**Prompt:**
If a line in the listing below includes the word "banana", pick it out.

┌──

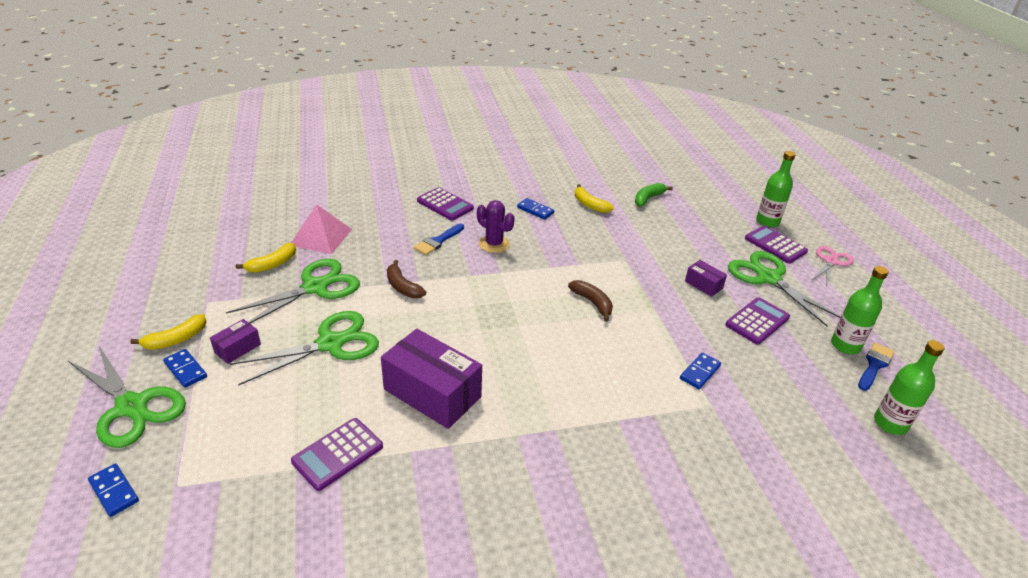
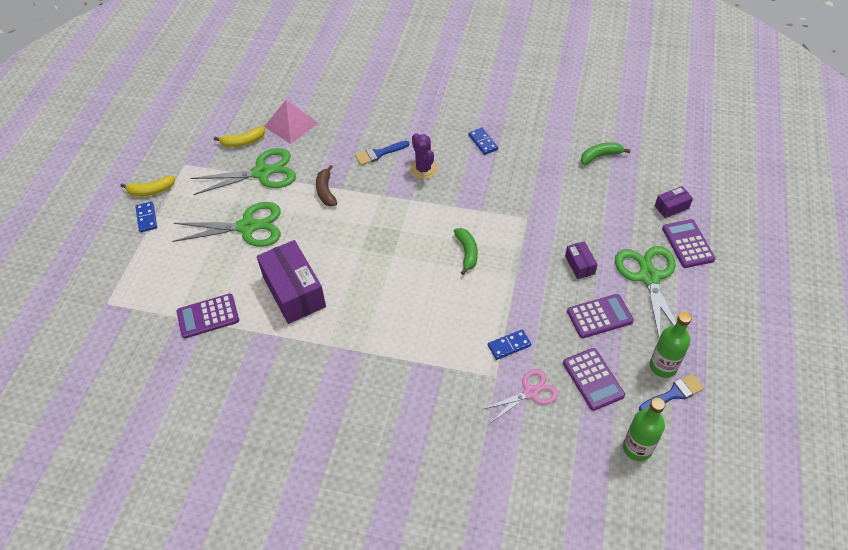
camera: 30 degrees right, 15 degrees up
green scissors [68,346,186,448] -> none
blue domino [88,463,139,517] -> none
purple box [210,319,261,364] -> purple box moved to [655,186,693,218]
purple calculator [417,187,474,221] -> purple calculator moved to [563,348,625,411]
brown banana [568,280,613,322] -> green banana [454,228,478,275]
yellow banana [575,184,614,213] -> none
green bottle [756,151,796,228] -> none
pink scissors [812,246,854,287] -> pink scissors moved to [483,369,559,422]

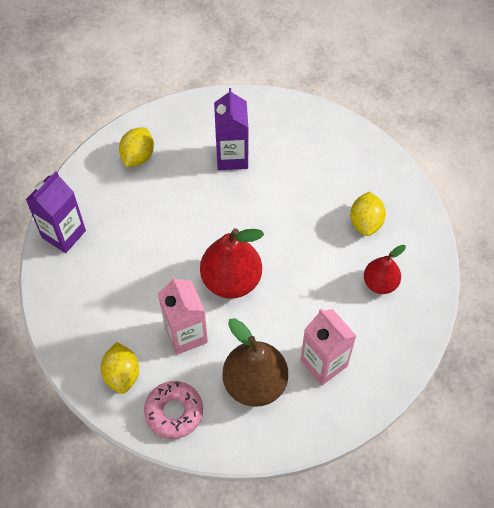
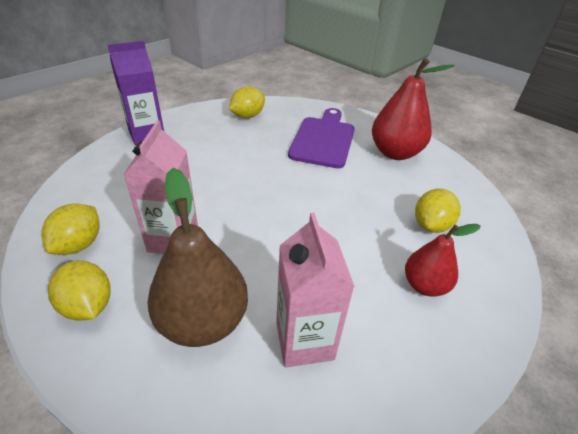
camera: 25 degrees right, 20 degrees down
pink donut [144,381,203,439] -> yellow lemon [48,260,111,320]
red pear [200,228,264,299] -> red pear moved to [372,58,455,160]
purple carton [214,88,248,170] -> purple cutting board [288,108,355,168]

└──

**Written reply:**
brown banana [568,280,613,322] -> green banana [454,228,478,275]
yellow banana [575,184,614,213] -> none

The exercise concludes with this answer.